[Before-and-after object lists]
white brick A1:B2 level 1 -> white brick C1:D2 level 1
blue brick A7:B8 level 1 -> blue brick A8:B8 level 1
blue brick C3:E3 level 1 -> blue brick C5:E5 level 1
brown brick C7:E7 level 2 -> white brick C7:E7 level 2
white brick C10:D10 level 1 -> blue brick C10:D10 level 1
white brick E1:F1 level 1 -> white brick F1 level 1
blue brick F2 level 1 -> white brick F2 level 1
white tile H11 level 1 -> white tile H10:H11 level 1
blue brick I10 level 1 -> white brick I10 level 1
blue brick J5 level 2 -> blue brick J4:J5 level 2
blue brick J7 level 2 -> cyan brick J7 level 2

**Requirement**
Look through the data above for the string "blue" and copy every line where it appears.

**Output below**
blue brick A7:B8 level 1 -> blue brick A8:B8 level 1
blue brick C3:E3 level 1 -> blue brick C5:E5 level 1
white brick C10:D10 level 1 -> blue brick C10:D10 level 1
blue brick F2 level 1 -> white brick F2 level 1
blue brick I10 level 1 -> white brick I10 level 1
blue brick J5 level 2 -> blue brick J4:J5 level 2
blue brick J7 level 2 -> cyan brick J7 level 2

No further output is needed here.